REQUIRED ACTION:
Your answer is a number only: how many lines in the data below contain "dumbbell"?

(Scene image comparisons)

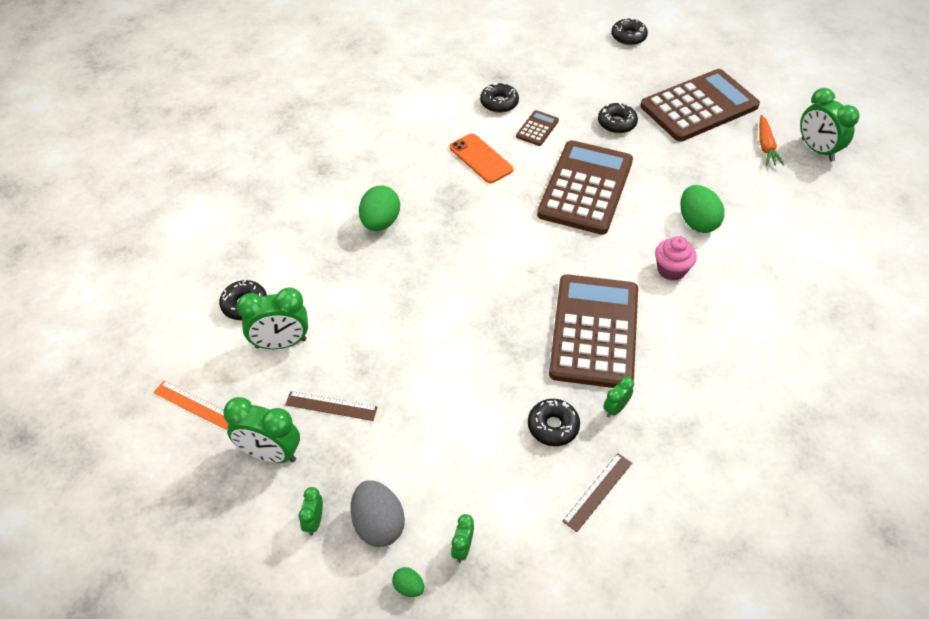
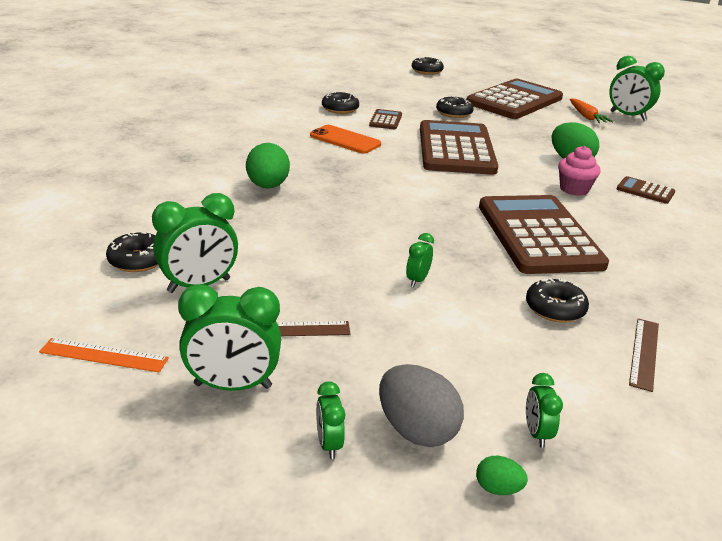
camera: 20 degrees left, 20 degrees down
(615, 408) = (605, 286): green clock -> green clock (417, 280)
(746, 284) = (645, 191): none -> brown calculator

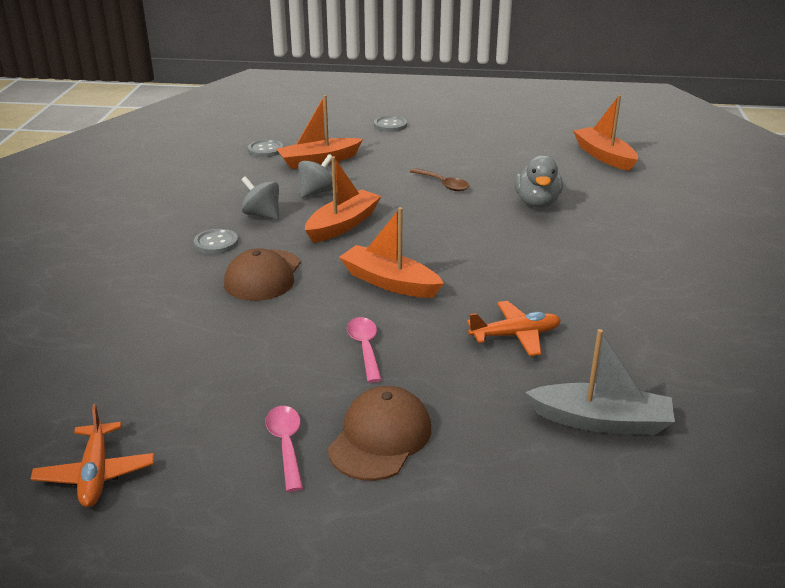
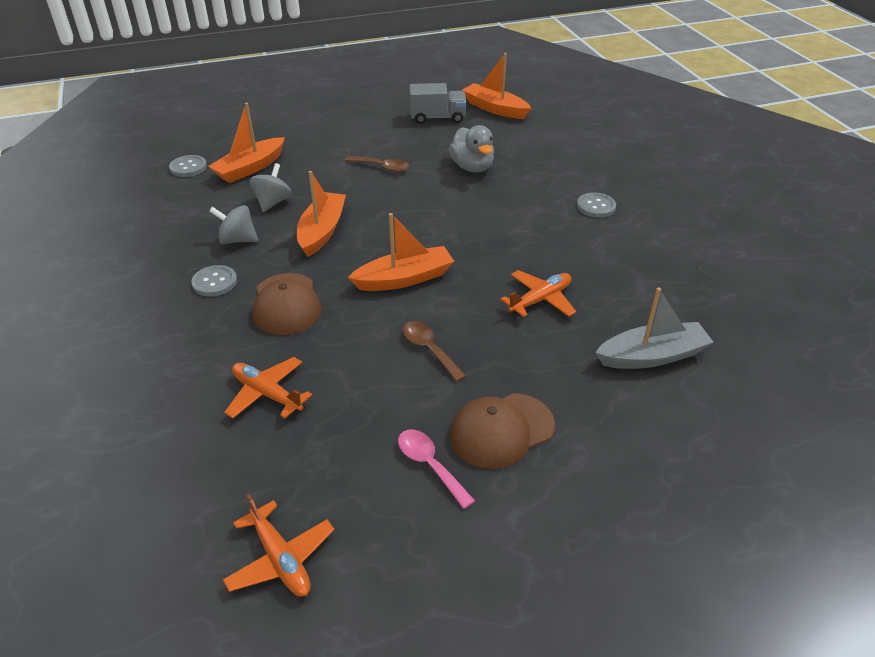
camera: 25 degrees left, 10 degrees up
(189, 342) = (267, 394): none -> orange plane
(365, 348) = (429, 349): pink spoon -> brown spoon
(380, 438) = (501, 430): brown cap -> brown cap turned 120 degrees counterclockwise
(389, 282) = (404, 279): orange boat -> orange boat turned 150 degrees clockwise
(390, 125) = (290, 115): grey button -> grey button (596, 206)
(535, 153) = (437, 117): none -> grey truck

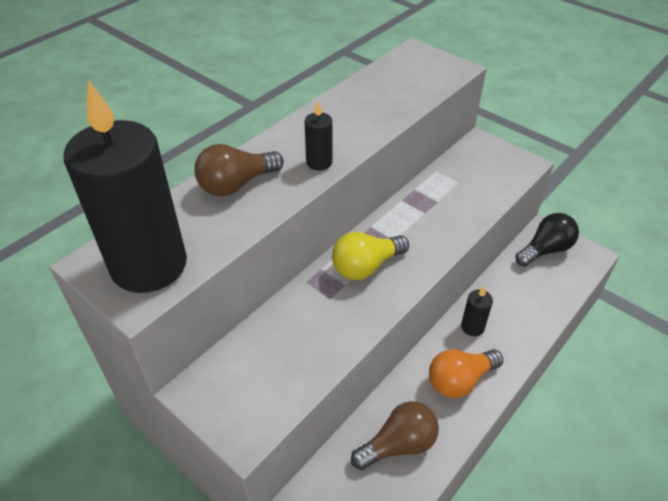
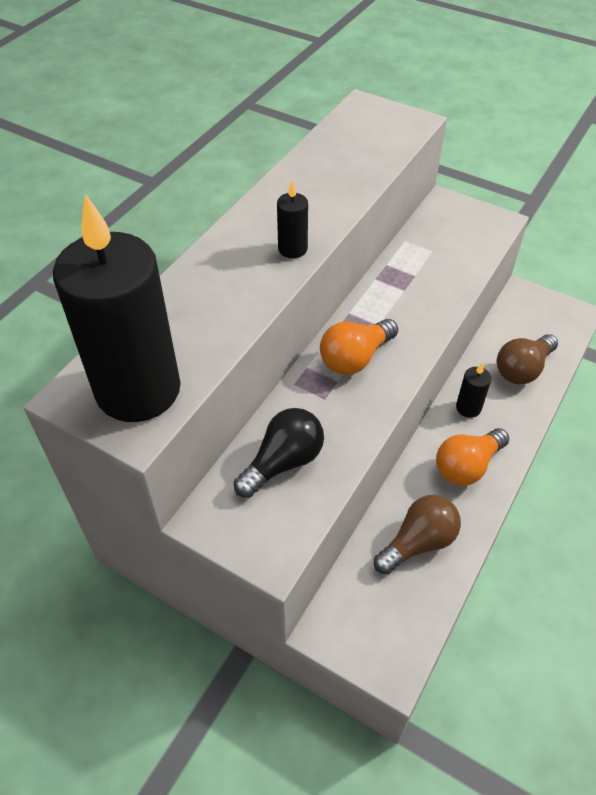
camera: 10 degrees left, 5 degrees up
(236, 184) = (207, 286): brown light bulb -> brown light bulb (522, 369)
(366, 266) = (355, 358): yellow light bulb -> orange light bulb
(545, 250) = (527, 313): black light bulb -> black light bulb (283, 462)

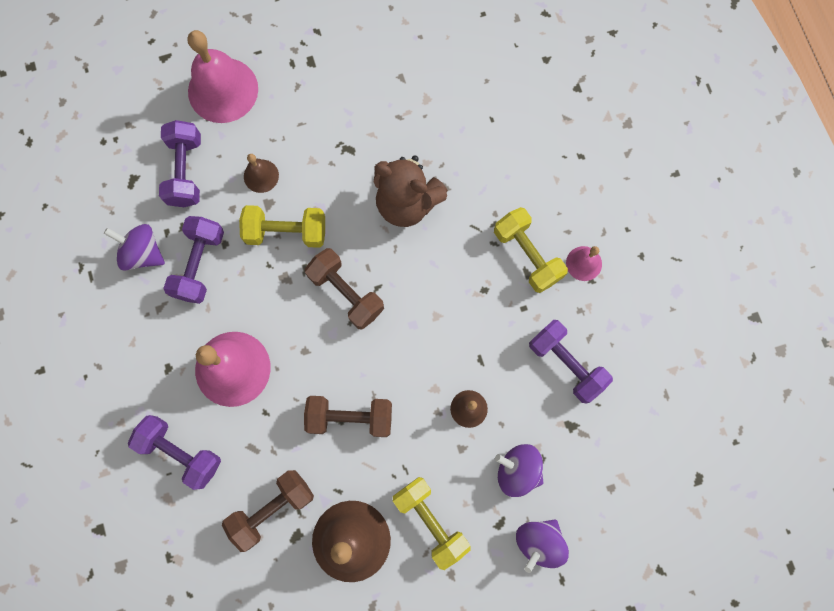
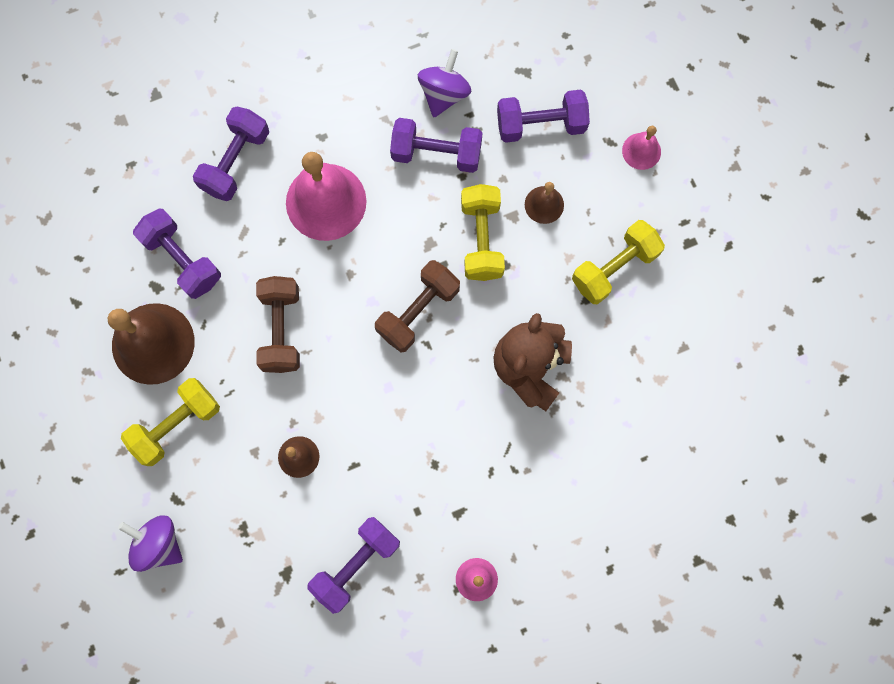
camera: 85 degrees right, 0 degrees up
(223, 90) = (641, 151): pink bell -> pink bell, size x0.49
(272, 509) = (182, 259): brown dumbbell -> purple dumbbell
(517, 470) = (234, 515): purple spinning top -> none
(527, 255) = (480, 511): yellow dumbbell -> yellow dumbbell (614, 268)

SOLUTION:
2